Among the lines below, some may contain the string "puchar". Say how many do, and give nothing besides the number.

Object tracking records
Start of Block
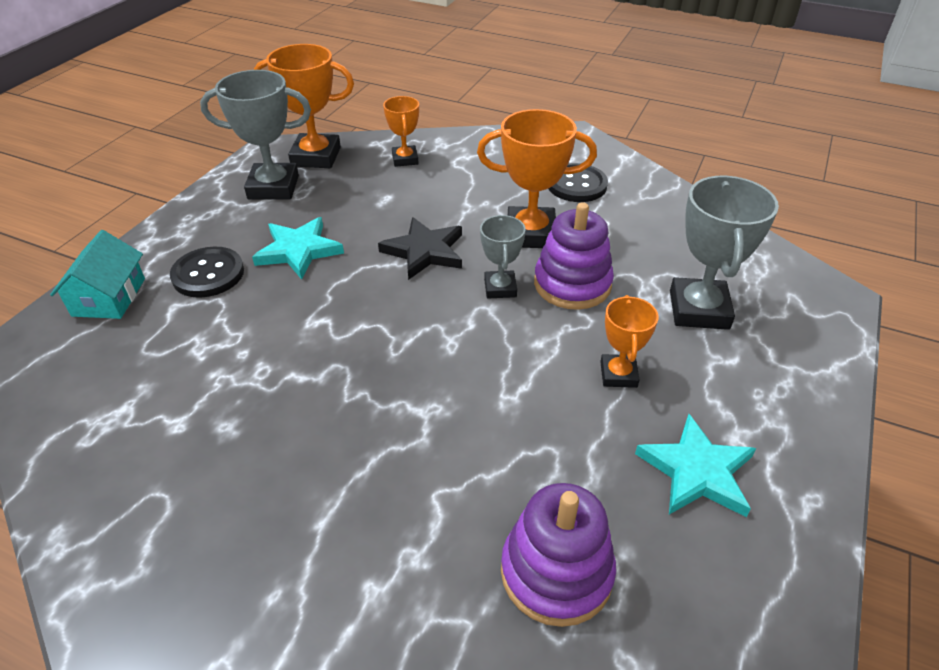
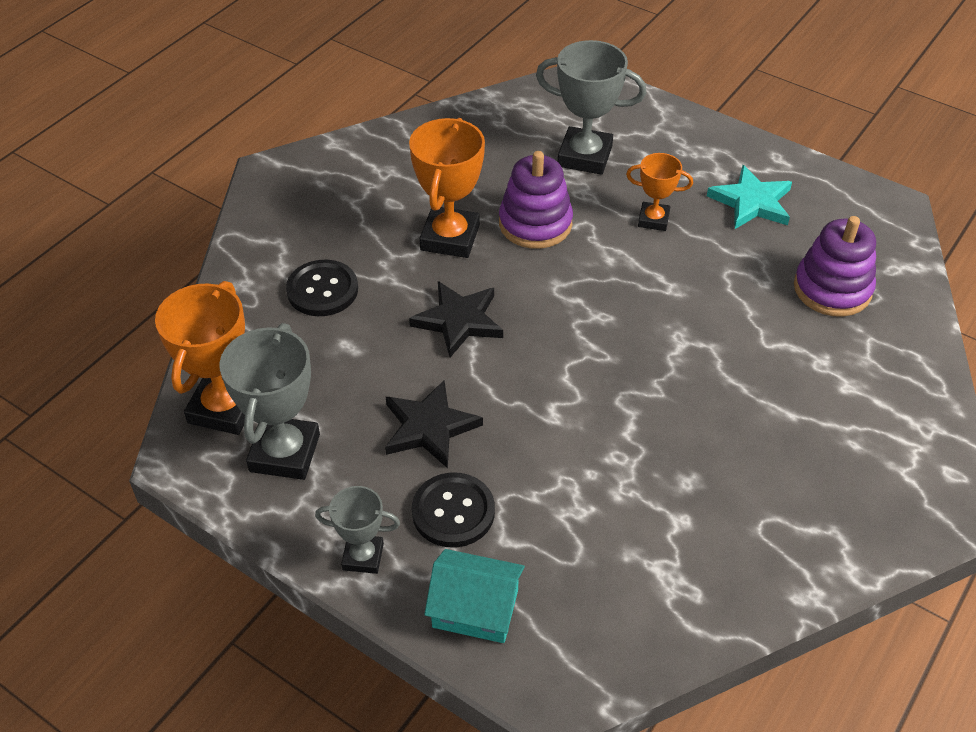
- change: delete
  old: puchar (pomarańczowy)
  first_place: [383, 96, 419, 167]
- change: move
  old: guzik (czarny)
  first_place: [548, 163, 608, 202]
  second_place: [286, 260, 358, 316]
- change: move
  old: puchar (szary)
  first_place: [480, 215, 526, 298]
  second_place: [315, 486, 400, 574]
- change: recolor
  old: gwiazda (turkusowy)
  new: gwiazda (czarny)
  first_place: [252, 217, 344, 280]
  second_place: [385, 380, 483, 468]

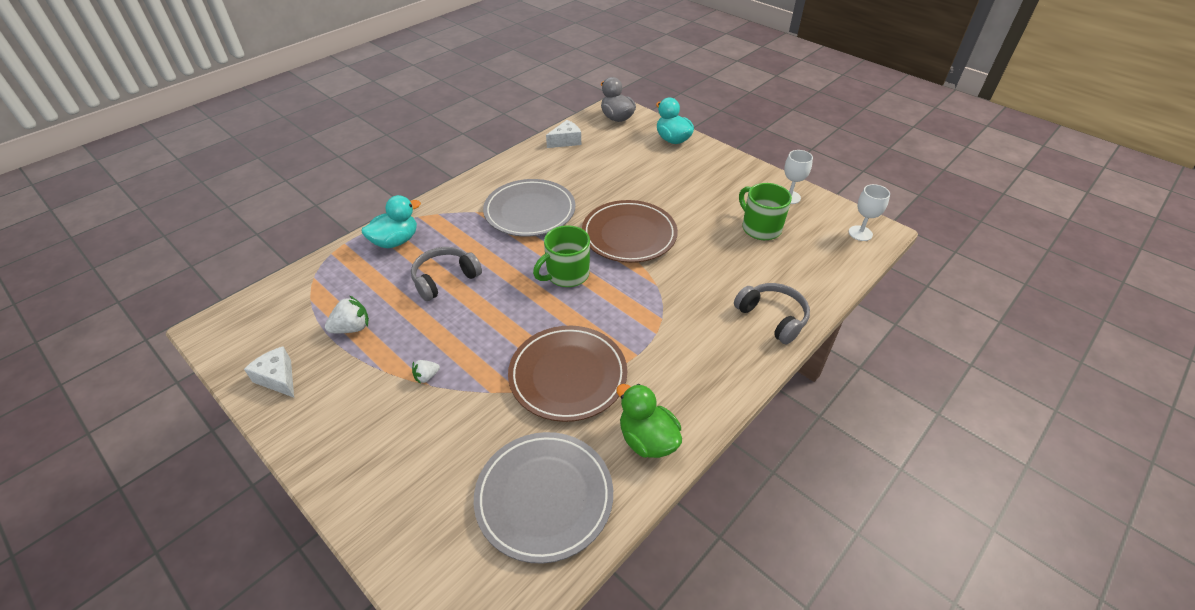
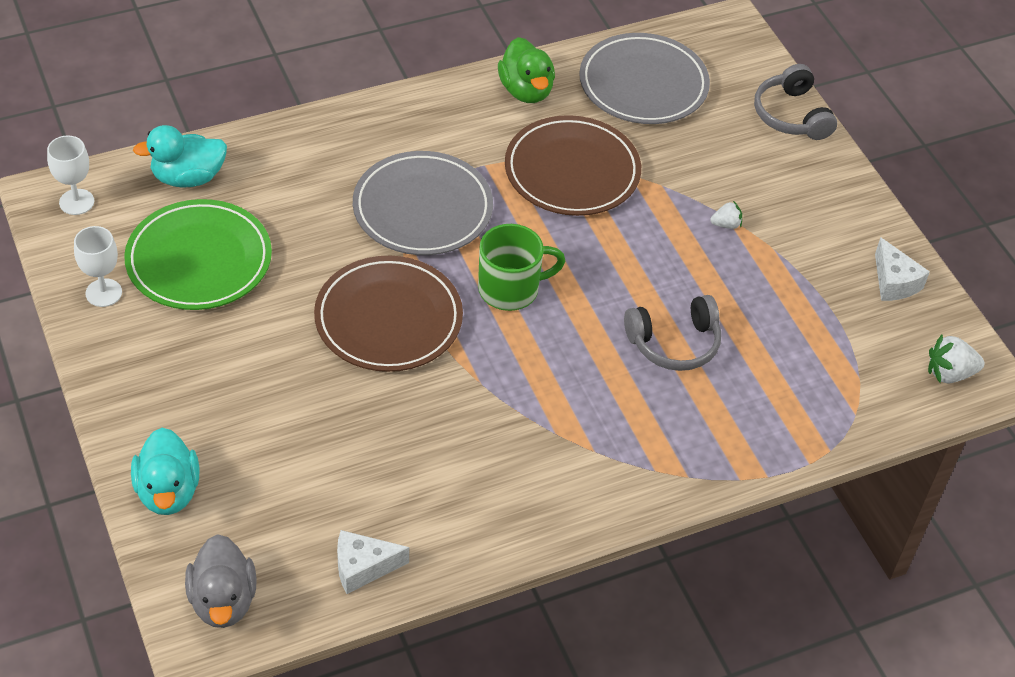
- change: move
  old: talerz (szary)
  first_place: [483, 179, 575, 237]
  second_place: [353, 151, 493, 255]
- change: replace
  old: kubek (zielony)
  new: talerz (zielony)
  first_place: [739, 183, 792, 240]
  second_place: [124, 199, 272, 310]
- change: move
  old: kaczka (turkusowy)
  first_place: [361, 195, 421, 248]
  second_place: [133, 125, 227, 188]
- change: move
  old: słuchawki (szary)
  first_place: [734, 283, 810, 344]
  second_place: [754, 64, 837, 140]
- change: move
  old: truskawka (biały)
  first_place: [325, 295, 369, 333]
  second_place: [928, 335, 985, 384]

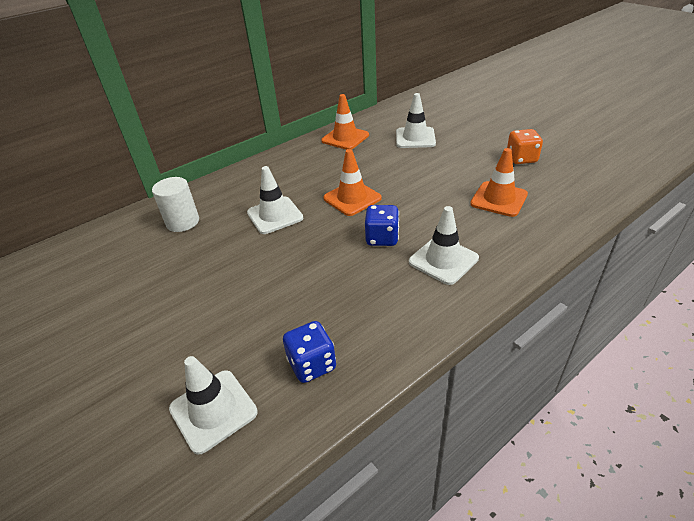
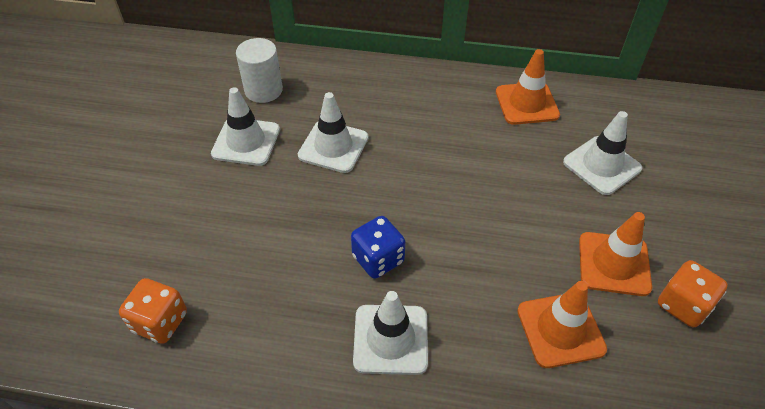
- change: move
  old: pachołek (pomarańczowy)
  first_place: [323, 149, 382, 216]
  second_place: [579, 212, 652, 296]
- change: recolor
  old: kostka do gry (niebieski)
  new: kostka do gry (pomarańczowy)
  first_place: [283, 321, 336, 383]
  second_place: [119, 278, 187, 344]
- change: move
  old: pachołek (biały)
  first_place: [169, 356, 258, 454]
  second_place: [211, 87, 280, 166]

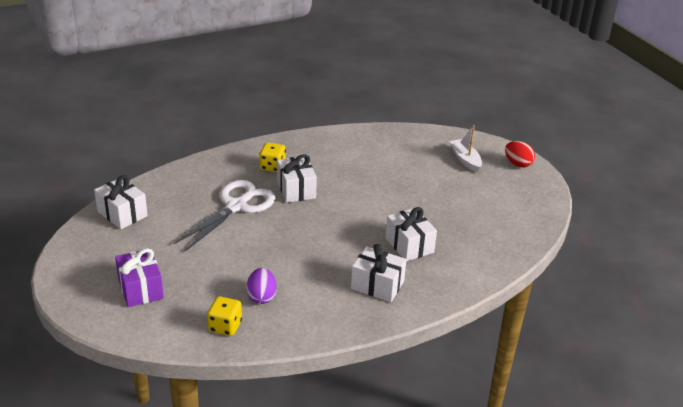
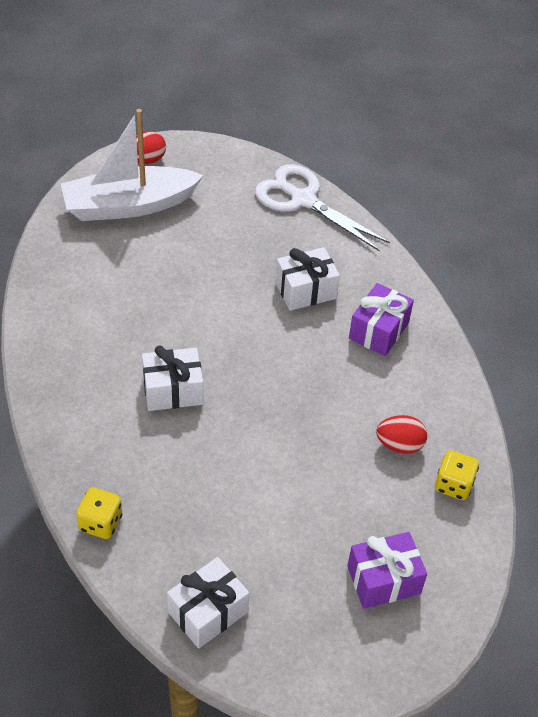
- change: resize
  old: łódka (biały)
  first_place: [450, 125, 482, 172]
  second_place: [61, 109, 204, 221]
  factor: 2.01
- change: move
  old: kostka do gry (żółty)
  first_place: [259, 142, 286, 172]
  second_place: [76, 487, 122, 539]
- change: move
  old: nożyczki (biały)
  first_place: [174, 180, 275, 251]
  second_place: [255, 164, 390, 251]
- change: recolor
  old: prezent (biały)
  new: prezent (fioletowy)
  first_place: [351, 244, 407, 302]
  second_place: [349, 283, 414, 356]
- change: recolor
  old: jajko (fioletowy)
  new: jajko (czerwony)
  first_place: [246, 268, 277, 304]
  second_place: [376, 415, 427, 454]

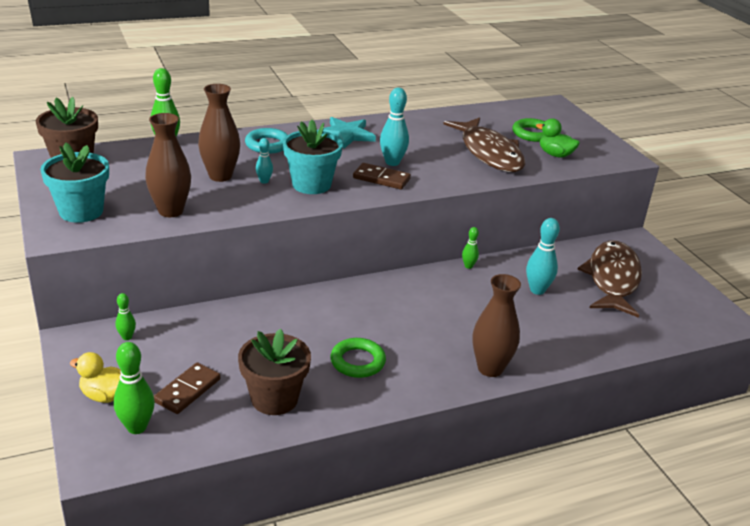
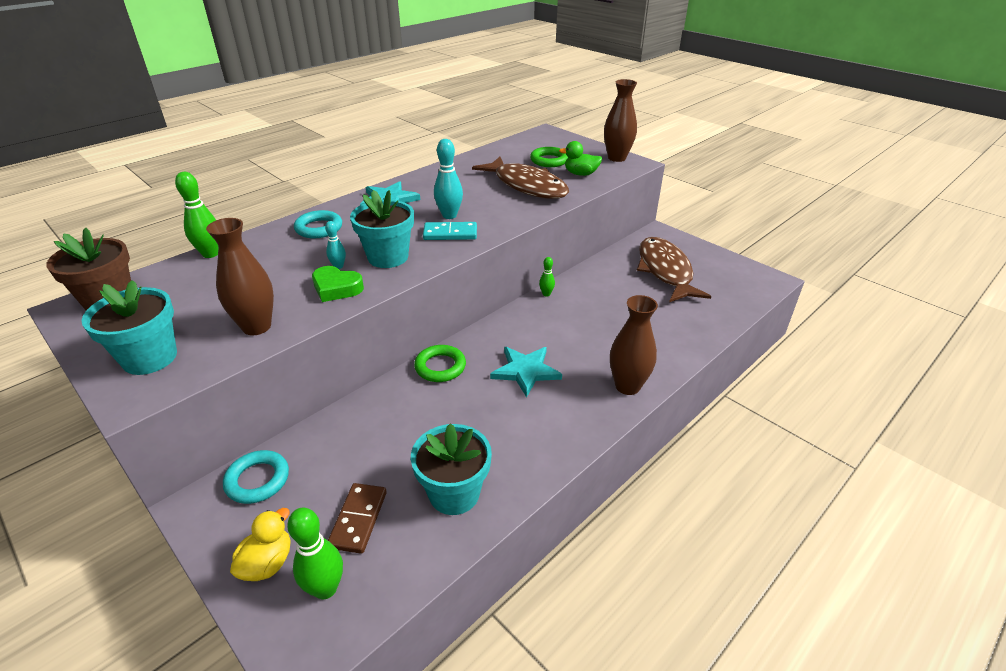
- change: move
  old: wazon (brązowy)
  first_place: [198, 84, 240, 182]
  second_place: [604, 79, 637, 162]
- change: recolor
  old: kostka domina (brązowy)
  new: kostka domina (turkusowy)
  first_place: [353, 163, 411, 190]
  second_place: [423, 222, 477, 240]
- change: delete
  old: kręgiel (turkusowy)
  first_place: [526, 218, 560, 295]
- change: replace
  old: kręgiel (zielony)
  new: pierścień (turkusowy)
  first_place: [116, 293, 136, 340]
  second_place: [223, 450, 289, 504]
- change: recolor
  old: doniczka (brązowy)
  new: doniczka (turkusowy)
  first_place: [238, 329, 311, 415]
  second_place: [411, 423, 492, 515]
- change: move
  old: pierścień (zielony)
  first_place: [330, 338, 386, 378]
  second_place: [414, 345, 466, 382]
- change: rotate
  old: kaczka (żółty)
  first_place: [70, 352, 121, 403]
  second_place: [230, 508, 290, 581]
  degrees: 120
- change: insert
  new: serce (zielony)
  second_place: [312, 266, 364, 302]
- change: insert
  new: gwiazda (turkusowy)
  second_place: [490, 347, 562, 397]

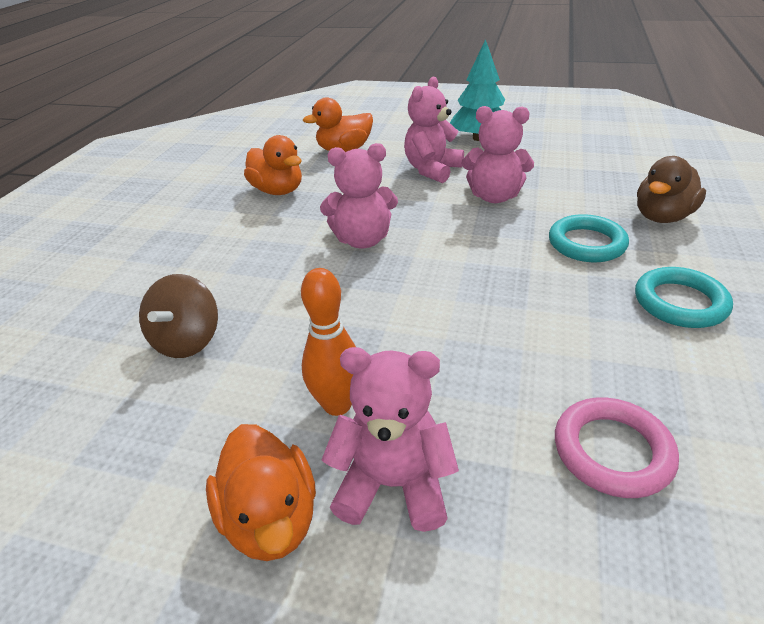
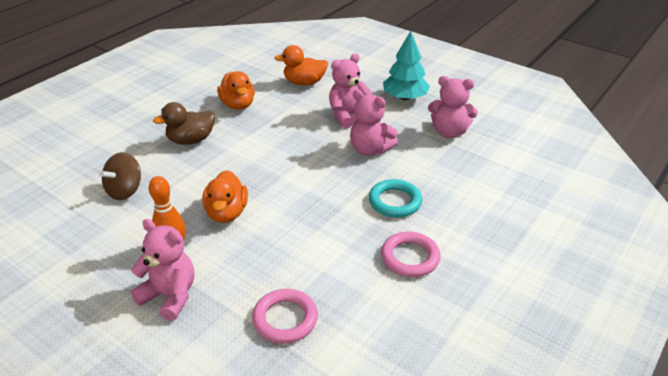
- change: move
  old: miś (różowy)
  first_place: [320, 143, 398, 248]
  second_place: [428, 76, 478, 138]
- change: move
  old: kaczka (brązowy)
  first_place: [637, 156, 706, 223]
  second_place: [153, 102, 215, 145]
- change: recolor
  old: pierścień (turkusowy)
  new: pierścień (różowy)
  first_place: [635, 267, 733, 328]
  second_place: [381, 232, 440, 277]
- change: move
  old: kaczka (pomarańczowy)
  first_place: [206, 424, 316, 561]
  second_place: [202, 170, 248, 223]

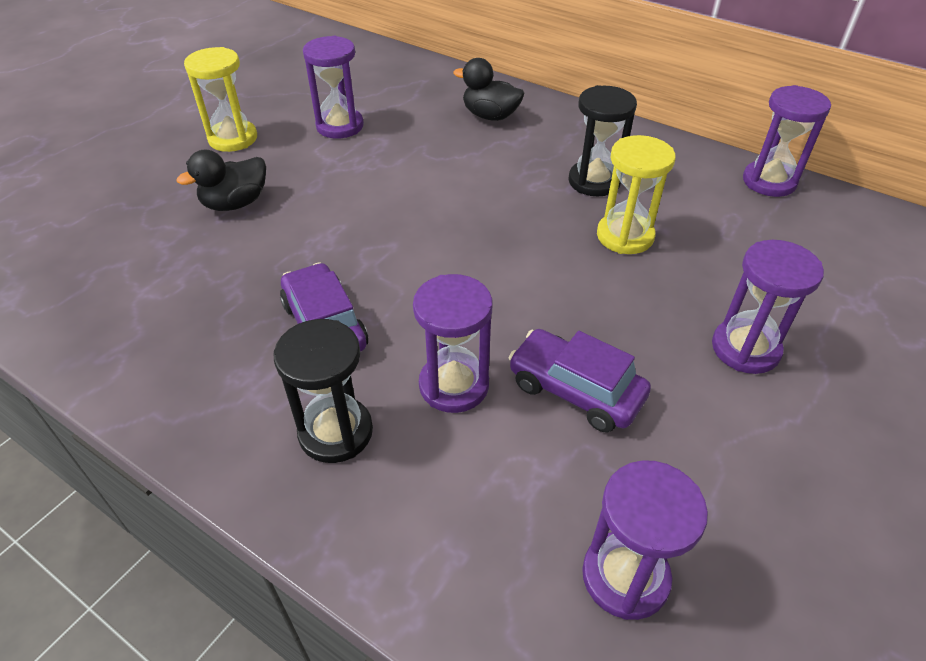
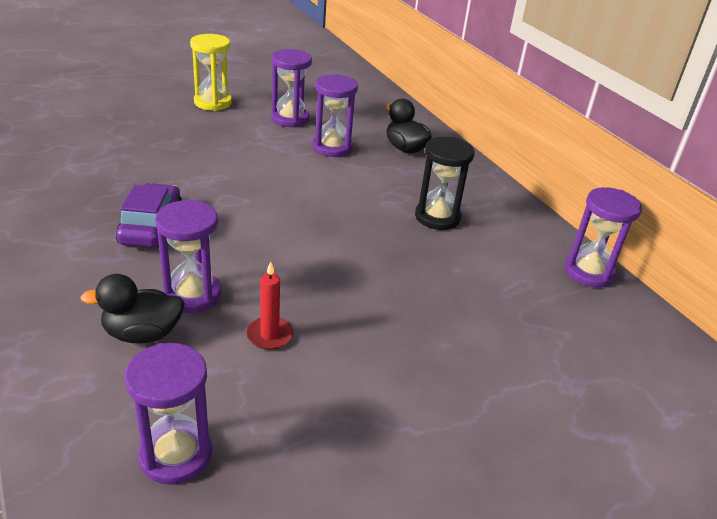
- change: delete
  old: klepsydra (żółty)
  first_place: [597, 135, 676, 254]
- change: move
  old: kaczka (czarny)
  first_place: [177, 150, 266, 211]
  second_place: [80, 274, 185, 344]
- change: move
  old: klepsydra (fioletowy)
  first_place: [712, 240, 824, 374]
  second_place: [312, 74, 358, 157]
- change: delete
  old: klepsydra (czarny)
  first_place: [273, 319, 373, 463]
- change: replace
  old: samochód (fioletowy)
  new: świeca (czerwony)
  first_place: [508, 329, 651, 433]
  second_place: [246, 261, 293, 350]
End of Block
■ YOUR RESPONSE: 2